(Exercise materials):

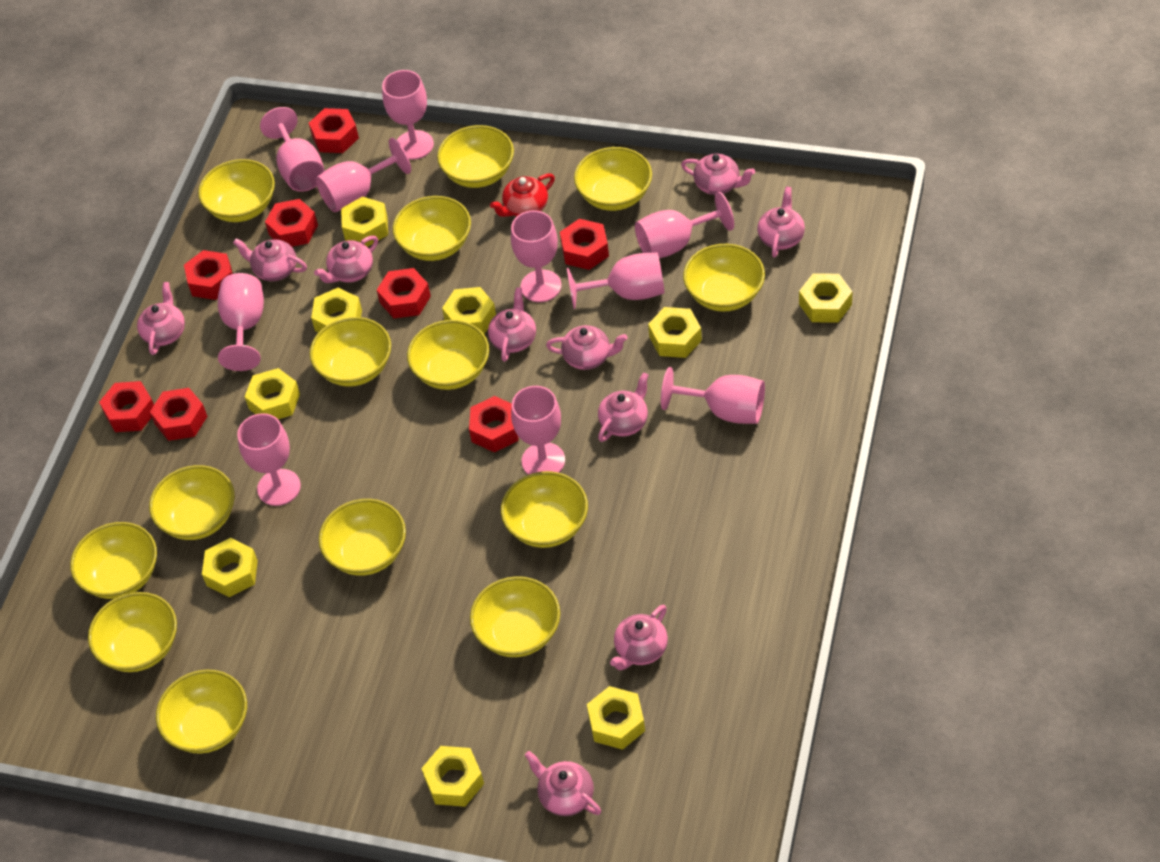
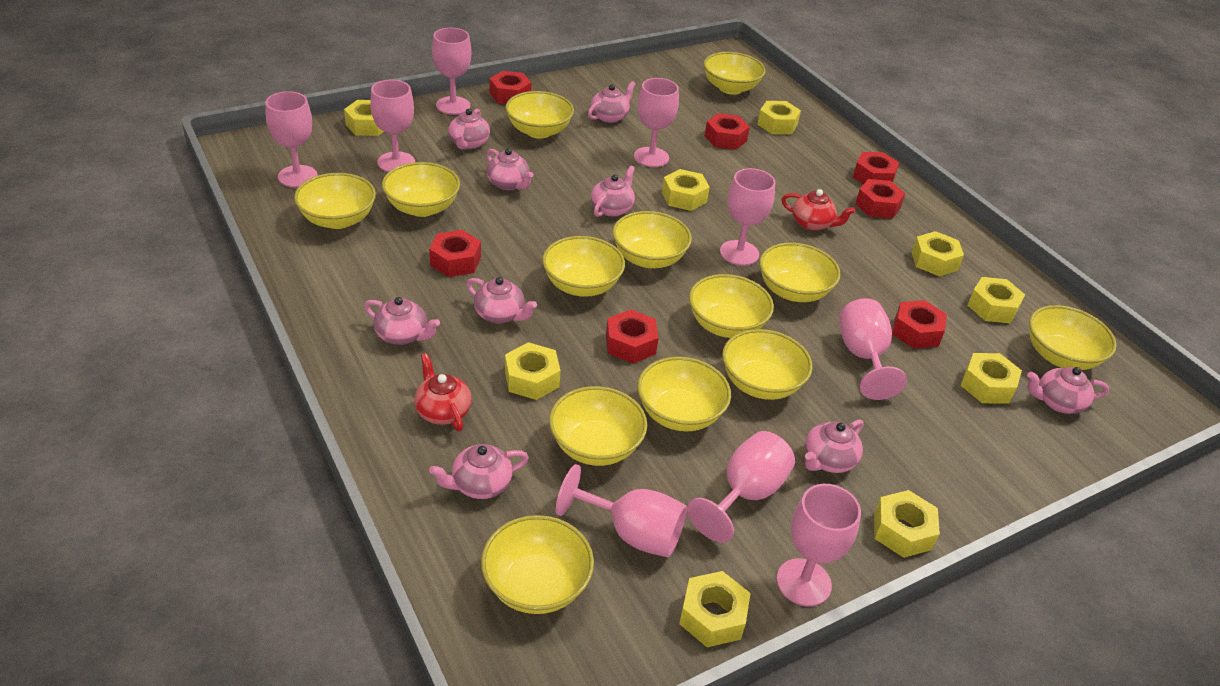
pink goblet: 10 -> 9
pink teapot: 10 -> 9
red nut: 8 -> 7
red teapot: 1 -> 2
yellow bowl: 14 -> 13

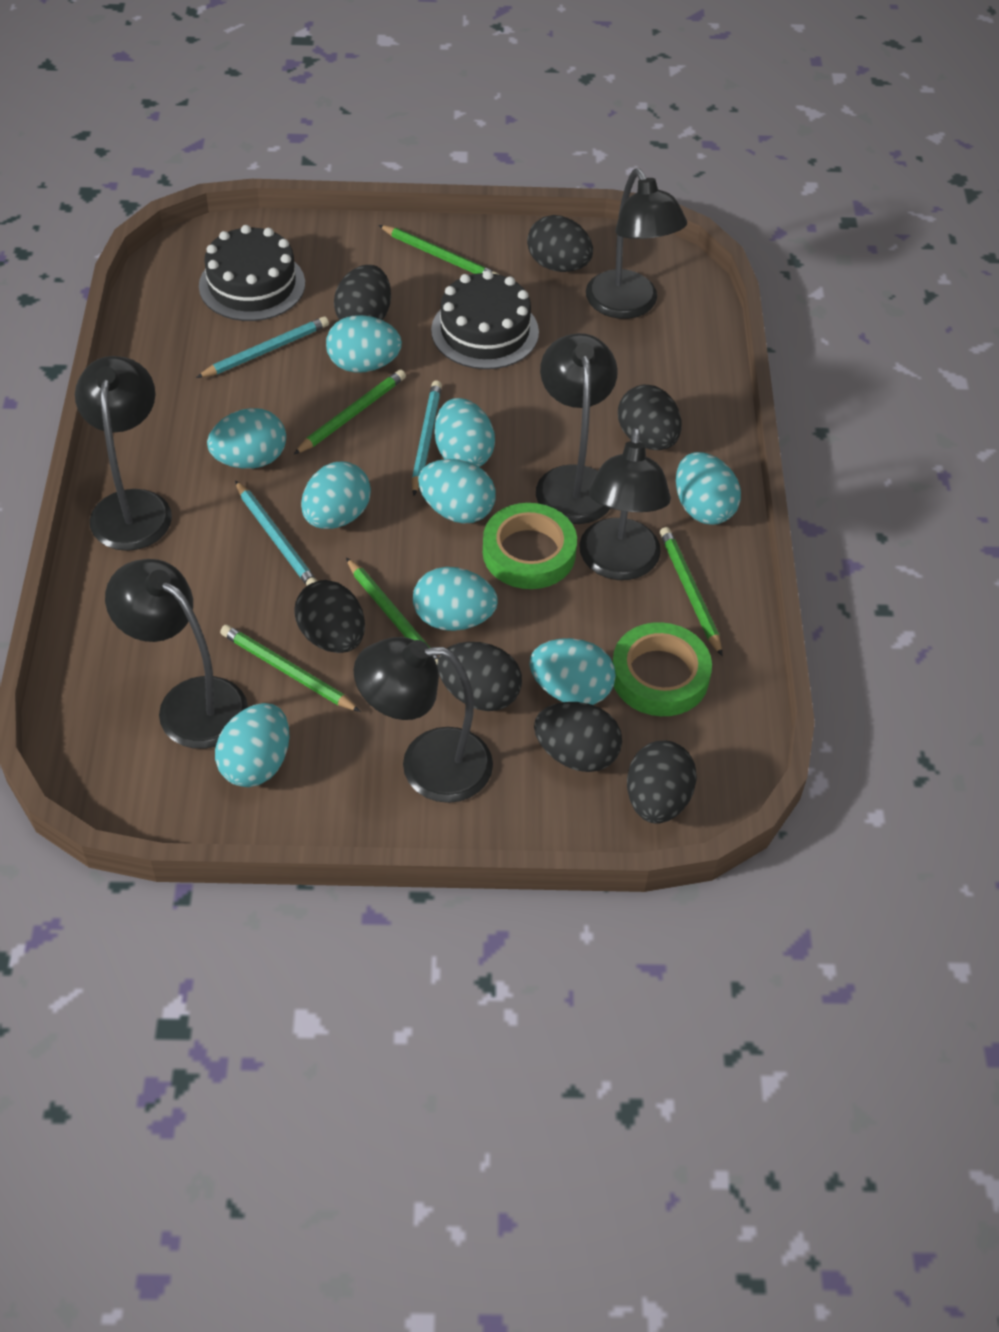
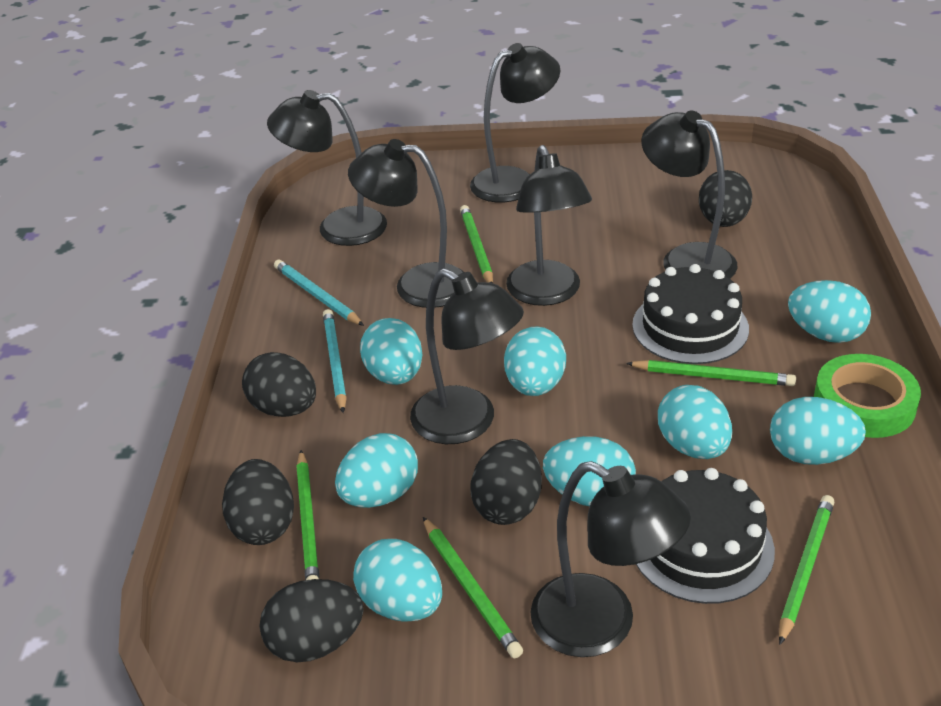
black egg: 7 -> 5
black lamp: 6 -> 7
green tape: 2 -> 1
turquoise egg: 9 -> 8
turquoise pencil: 3 -> 2

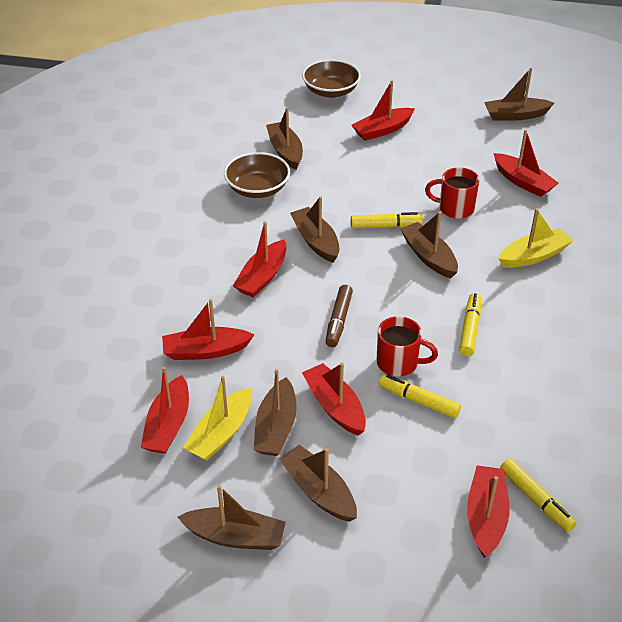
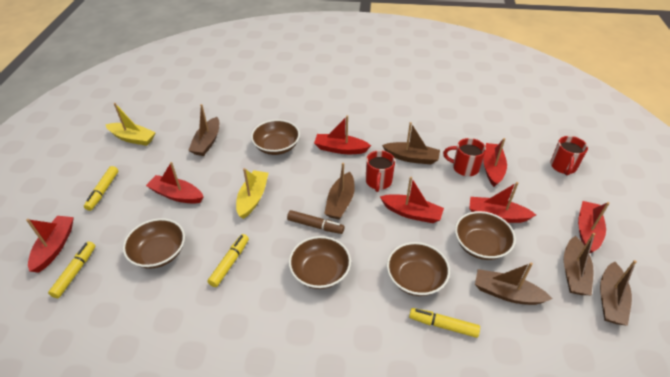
brown boat: 7 -> 6
brown bowl: 2 -> 5
red mug: 2 -> 3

(Problem to solve): What you need to retype is every line from the one that has "yellow bowl: 14 -> 13" through the last line of the listing, both included, with the pictures left out.

(Exercise answer):
yellow bowl: 14 -> 13

black egg: 7 -> 5
black lamp: 6 -> 7
green tape: 2 -> 1
turquoise egg: 9 -> 8
turquoise pencil: 3 -> 2

brown boat: 7 -> 6
brown bowl: 2 -> 5
red mug: 2 -> 3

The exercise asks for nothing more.